Scene difference descriptions:
=== Section Start ===
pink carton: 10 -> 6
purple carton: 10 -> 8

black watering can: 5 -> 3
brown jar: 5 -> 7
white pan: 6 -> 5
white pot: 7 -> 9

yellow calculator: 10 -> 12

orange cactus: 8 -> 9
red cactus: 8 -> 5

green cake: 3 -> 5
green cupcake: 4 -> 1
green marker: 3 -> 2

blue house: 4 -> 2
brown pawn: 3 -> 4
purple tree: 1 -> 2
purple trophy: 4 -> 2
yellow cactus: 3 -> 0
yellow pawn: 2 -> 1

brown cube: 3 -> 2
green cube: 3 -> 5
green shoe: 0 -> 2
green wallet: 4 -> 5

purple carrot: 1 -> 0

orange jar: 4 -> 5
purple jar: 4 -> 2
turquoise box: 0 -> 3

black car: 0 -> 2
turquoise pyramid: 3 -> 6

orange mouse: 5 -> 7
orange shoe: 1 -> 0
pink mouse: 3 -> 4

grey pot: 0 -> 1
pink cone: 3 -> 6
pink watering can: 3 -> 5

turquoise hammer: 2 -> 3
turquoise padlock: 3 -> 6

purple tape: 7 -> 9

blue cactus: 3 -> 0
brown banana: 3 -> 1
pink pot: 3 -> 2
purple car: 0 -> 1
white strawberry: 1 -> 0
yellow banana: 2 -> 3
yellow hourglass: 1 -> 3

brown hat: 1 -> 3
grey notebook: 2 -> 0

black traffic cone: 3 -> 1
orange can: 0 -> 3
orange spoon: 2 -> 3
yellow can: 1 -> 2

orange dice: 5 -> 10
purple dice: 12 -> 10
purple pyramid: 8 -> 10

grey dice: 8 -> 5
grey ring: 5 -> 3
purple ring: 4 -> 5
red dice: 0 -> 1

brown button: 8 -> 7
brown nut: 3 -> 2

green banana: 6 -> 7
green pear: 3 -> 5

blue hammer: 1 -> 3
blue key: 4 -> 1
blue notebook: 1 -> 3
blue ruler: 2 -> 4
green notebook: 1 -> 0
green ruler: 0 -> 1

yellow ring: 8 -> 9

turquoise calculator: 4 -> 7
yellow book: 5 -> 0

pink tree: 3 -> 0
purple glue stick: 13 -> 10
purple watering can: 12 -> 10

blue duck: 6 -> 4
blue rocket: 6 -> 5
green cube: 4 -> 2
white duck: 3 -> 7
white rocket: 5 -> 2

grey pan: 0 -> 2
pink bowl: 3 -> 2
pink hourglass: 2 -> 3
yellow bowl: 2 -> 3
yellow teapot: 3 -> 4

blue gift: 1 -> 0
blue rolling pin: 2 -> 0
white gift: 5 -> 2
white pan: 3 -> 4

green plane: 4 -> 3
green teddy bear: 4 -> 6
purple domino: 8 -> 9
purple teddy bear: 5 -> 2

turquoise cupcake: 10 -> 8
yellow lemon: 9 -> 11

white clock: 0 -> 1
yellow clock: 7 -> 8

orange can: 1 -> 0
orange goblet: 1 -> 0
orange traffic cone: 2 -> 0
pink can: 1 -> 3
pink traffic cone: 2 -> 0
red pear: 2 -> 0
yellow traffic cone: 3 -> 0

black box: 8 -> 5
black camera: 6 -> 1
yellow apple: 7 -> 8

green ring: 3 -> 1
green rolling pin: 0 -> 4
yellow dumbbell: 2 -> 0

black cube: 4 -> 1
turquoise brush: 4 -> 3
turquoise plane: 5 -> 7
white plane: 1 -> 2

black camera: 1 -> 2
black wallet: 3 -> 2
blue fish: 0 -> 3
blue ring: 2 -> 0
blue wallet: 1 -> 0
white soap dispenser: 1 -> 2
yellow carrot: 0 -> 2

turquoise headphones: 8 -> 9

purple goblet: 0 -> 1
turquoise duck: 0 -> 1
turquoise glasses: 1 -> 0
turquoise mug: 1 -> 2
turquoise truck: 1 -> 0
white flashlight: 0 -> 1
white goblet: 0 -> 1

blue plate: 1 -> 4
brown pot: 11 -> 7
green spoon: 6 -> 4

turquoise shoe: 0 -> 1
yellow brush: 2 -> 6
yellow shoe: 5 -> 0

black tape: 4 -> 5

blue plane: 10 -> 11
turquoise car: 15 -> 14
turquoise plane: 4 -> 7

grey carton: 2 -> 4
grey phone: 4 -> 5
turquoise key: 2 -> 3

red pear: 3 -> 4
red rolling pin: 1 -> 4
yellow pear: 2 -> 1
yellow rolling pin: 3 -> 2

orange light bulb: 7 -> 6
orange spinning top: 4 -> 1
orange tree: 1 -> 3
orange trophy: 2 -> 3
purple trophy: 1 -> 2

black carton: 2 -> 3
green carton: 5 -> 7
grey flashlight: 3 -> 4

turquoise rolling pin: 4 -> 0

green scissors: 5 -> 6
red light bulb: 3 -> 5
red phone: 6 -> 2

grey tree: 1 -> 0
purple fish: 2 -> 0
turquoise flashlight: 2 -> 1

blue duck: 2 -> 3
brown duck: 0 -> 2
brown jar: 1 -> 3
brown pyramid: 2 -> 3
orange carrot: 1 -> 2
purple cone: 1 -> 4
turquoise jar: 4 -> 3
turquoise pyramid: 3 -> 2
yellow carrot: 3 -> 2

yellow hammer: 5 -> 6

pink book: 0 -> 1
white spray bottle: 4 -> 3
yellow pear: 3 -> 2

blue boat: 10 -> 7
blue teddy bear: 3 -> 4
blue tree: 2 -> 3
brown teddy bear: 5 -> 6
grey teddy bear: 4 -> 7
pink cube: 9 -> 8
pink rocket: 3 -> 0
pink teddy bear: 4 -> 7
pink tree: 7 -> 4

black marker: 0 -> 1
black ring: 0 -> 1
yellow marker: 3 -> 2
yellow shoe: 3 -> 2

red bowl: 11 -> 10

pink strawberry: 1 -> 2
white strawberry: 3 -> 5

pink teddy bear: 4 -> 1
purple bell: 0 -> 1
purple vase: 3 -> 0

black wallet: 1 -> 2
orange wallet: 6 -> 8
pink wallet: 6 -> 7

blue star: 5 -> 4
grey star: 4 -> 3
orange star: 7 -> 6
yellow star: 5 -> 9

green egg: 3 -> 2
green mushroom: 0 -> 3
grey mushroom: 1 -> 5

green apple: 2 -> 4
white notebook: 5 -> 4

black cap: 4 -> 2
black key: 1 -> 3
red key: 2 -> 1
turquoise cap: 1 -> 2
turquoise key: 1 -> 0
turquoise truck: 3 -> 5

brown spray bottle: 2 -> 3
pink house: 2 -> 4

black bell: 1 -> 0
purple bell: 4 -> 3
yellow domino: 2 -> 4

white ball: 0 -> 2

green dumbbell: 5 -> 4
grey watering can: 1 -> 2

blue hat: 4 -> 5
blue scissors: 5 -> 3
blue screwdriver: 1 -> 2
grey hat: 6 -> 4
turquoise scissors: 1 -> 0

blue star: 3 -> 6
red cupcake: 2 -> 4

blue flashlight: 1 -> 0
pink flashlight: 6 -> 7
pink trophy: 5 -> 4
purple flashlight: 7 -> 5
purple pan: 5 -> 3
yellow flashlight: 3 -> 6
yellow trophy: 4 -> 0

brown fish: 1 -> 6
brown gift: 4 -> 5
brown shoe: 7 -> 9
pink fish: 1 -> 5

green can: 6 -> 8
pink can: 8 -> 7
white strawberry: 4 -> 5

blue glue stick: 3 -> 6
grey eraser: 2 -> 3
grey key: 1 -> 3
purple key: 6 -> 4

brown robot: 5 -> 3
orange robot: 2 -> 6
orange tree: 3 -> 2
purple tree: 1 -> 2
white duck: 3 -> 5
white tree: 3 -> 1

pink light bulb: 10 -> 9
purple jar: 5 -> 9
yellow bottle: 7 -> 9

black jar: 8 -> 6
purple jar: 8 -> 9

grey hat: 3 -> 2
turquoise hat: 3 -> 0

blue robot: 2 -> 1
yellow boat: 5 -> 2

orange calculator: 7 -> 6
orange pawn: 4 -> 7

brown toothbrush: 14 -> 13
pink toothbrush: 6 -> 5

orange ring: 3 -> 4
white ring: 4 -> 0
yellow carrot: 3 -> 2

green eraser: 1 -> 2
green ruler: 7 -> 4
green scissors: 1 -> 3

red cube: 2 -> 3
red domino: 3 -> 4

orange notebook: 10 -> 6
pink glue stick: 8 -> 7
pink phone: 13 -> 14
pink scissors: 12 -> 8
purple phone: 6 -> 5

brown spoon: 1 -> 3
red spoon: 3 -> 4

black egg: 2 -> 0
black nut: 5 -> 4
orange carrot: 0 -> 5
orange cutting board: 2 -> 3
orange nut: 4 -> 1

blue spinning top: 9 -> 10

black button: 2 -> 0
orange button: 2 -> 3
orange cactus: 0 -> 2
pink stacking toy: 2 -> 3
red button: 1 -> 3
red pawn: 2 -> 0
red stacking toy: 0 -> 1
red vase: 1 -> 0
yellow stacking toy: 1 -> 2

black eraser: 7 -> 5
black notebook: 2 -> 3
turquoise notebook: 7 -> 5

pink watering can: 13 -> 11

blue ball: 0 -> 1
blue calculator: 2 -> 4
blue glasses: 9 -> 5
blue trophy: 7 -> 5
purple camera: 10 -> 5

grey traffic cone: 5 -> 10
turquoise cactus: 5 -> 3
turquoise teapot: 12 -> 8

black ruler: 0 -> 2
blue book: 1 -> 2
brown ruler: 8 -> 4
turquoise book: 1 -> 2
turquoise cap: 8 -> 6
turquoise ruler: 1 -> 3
=== Section End ===
EXERCISE INSTRUCTIONS: Give back the entries above exactly as they are, from their first line through the line that contains "purple jar: 4 -> 2", both included, with nothing else.

EXERCISE SOLUTION:
pink carton: 10 -> 6
purple carton: 10 -> 8

black watering can: 5 -> 3
brown jar: 5 -> 7
white pan: 6 -> 5
white pot: 7 -> 9

yellow calculator: 10 -> 12

orange cactus: 8 -> 9
red cactus: 8 -> 5

green cake: 3 -> 5
green cupcake: 4 -> 1
green marker: 3 -> 2

blue house: 4 -> 2
brown pawn: 3 -> 4
purple tree: 1 -> 2
purple trophy: 4 -> 2
yellow cactus: 3 -> 0
yellow pawn: 2 -> 1

brown cube: 3 -> 2
green cube: 3 -> 5
green shoe: 0 -> 2
green wallet: 4 -> 5

purple carrot: 1 -> 0

orange jar: 4 -> 5
purple jar: 4 -> 2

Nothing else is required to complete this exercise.